Starting at the line that contains "pink 1x2 brick [236,261,329,366]", copy every line through the end of the listing below exactly, and copy nothing else.

• Records shown:
^^^^^^^^^^^^^^^^

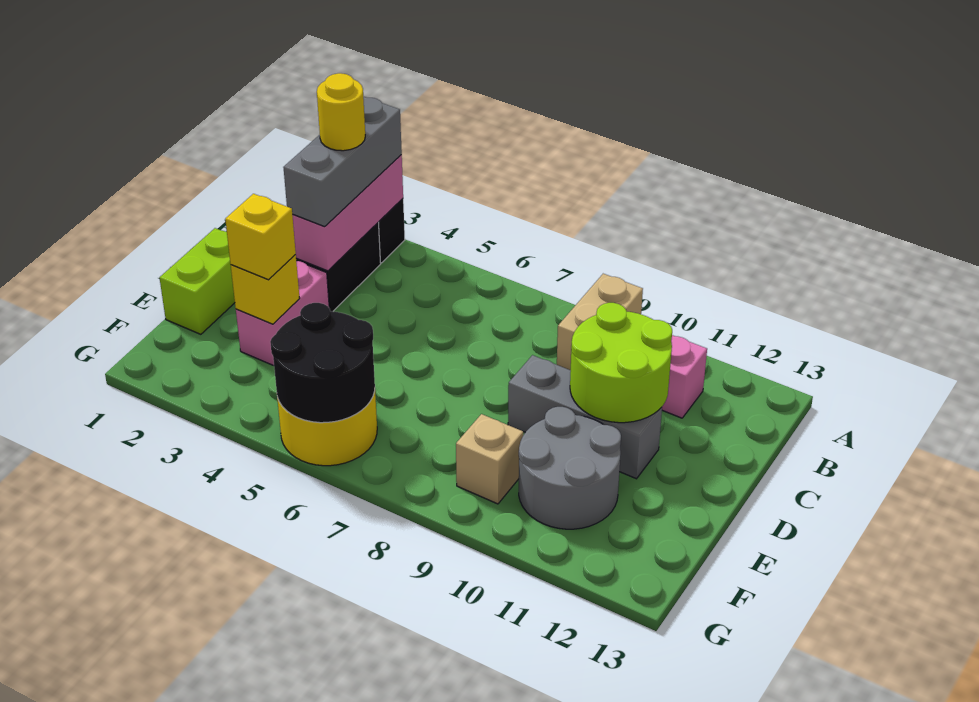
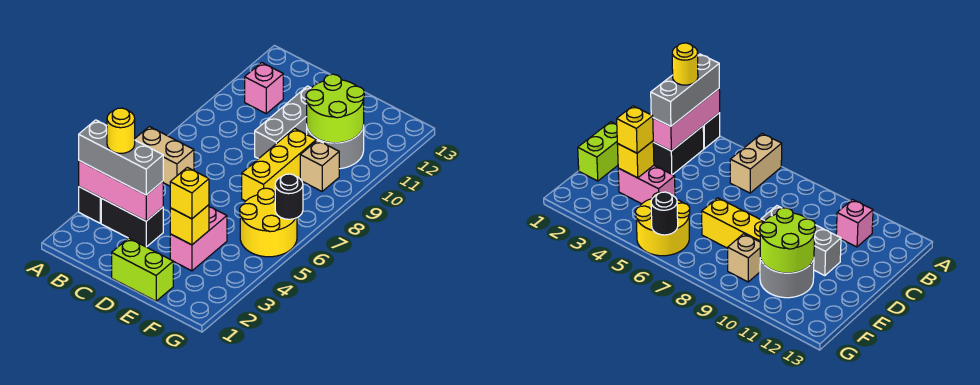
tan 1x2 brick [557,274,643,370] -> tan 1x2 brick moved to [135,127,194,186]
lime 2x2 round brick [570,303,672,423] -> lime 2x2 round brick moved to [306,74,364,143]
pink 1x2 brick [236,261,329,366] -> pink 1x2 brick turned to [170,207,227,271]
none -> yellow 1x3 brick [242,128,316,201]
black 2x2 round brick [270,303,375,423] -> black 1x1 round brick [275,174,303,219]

^^^^^^^^^^^^^^^^

• Output of the task:
pink 1x2 brick [236,261,329,366] -> pink 1x2 brick turned to [170,207,227,271]
none -> yellow 1x3 brick [242,128,316,201]
black 2x2 round brick [270,303,375,423] -> black 1x1 round brick [275,174,303,219]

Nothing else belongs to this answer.